*Exercise input*
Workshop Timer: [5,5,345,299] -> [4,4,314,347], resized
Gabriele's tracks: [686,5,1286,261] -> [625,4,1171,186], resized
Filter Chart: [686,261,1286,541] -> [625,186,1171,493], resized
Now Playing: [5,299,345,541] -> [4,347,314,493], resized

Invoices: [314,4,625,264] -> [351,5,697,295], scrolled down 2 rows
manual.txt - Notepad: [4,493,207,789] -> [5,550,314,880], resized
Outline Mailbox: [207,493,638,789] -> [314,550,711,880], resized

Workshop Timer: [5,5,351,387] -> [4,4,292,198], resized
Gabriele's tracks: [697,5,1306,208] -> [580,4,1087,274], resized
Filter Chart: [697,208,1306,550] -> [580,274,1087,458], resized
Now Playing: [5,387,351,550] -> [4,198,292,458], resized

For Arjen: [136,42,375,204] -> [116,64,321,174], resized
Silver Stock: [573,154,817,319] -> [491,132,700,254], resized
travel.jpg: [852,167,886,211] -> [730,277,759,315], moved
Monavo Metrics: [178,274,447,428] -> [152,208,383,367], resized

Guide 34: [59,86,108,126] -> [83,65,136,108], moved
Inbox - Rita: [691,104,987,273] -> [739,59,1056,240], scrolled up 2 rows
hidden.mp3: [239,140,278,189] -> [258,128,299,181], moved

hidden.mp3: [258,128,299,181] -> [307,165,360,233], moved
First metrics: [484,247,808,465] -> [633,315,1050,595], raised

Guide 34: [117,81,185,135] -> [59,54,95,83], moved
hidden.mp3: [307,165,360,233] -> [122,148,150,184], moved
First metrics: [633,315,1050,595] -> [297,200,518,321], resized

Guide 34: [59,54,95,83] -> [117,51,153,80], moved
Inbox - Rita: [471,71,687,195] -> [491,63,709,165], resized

*What needs to be done*
Wherever the string "Timer" is found in the entries, copy the line it sits in.

*Answer space*
Workshop Timer: [5,5,345,299] -> [4,4,314,347], resized
Workshop Timer: [5,5,351,387] -> [4,4,292,198], resized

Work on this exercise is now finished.